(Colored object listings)
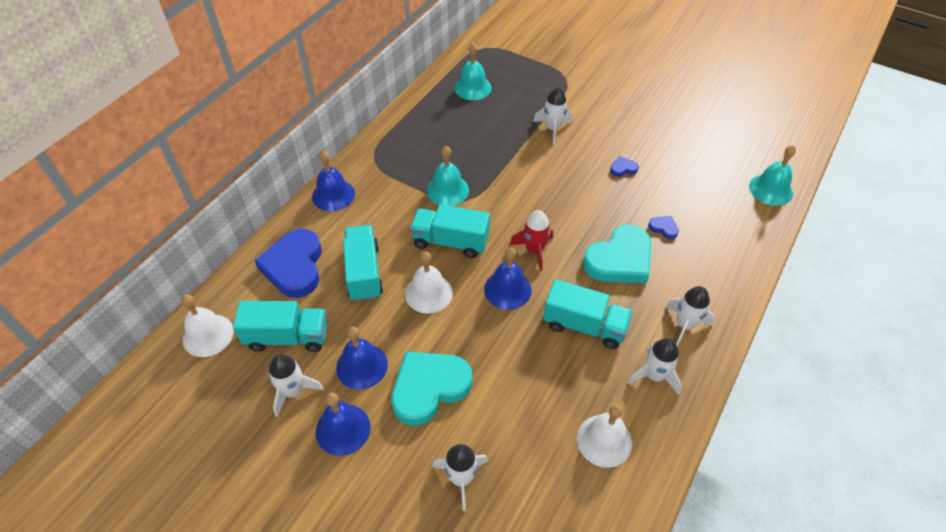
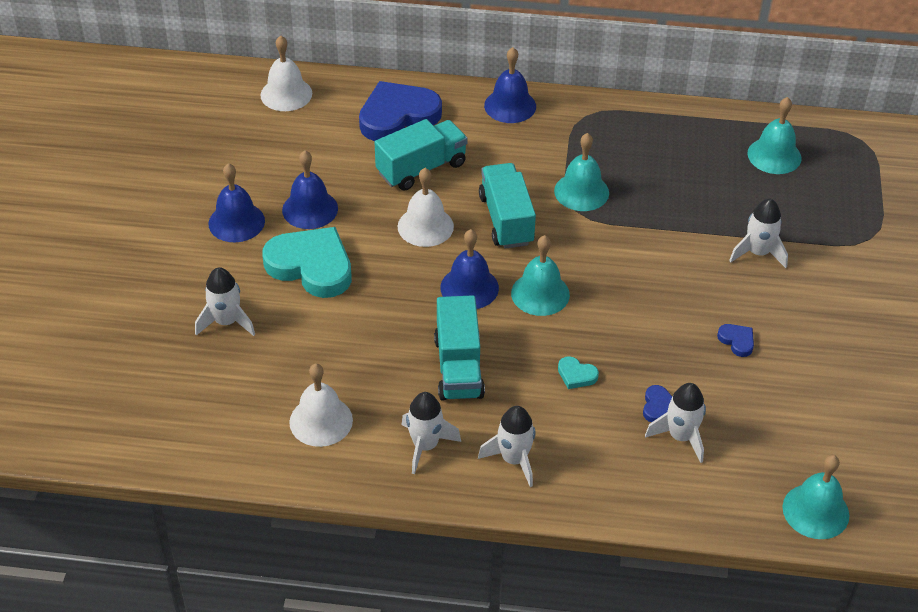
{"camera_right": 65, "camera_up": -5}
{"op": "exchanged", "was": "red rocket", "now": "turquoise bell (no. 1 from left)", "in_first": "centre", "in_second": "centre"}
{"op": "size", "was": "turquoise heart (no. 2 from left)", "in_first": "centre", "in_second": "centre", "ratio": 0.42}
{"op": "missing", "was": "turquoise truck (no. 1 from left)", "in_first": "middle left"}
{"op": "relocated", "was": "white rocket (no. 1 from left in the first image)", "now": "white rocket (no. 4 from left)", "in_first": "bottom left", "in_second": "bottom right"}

**TASK DIRECTIONS**
Search the entries above for the string "left". Copy each line that holds it.

**RESULT OF THIS TASK**
{"op": "exchanged", "was": "red rocket", "now": "turquoise bell (no. 1 from left)", "in_first": "centre", "in_second": "centre"}
{"op": "size", "was": "turquoise heart (no. 2 from left)", "in_first": "centre", "in_second": "centre", "ratio": 0.42}
{"op": "missing", "was": "turquoise truck (no. 1 from left)", "in_first": "middle left"}
{"op": "relocated", "was": "white rocket (no. 1 from left in the first image)", "now": "white rocket (no. 4 from left)", "in_first": "bottom left", "in_second": "bottom right"}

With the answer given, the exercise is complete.